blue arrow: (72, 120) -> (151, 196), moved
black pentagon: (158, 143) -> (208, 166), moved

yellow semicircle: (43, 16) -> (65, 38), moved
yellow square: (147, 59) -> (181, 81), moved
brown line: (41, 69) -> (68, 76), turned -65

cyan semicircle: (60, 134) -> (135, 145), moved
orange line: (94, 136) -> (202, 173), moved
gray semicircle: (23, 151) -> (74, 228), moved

--

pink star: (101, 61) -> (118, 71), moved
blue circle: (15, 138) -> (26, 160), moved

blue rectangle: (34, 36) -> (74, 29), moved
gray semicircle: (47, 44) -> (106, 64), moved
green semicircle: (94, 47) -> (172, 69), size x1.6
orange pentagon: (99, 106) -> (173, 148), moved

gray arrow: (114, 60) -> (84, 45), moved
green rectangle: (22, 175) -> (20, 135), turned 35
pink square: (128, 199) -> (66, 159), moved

Exercise » If a line in the records above holds the string "square", copy it.

Solution for this exercise »
yellow square: (147, 59) -> (181, 81), moved
pink square: (128, 199) -> (66, 159), moved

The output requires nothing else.